■ **TASK DETAILS**: Copy the data that follows exactly. Include no pictures.

■ **RECORDED DATA**:
┏━━
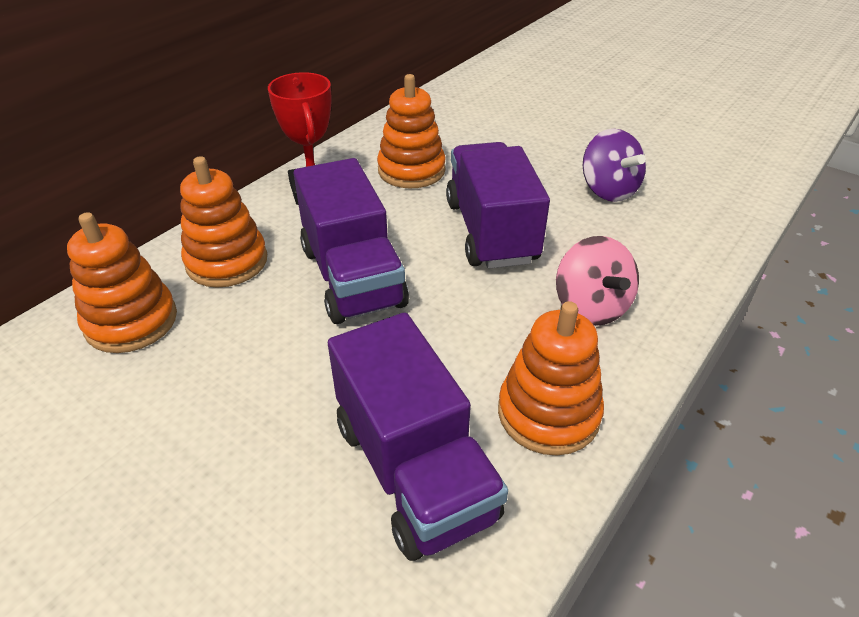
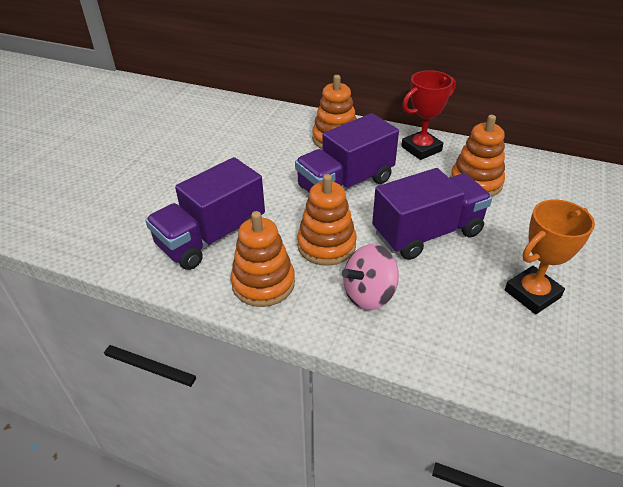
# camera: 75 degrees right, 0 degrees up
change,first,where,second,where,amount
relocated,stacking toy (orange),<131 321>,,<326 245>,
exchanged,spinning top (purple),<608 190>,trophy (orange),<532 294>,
┗━━
■ **SOLUTION**:
# camera: 75 degrees right, 0 degrees up
change,first,where,second,where,amount
relocated,stacking toy (orange),<131 321>,,<326 245>,
exchanged,spinning top (purple),<608 190>,trophy (orange),<532 294>,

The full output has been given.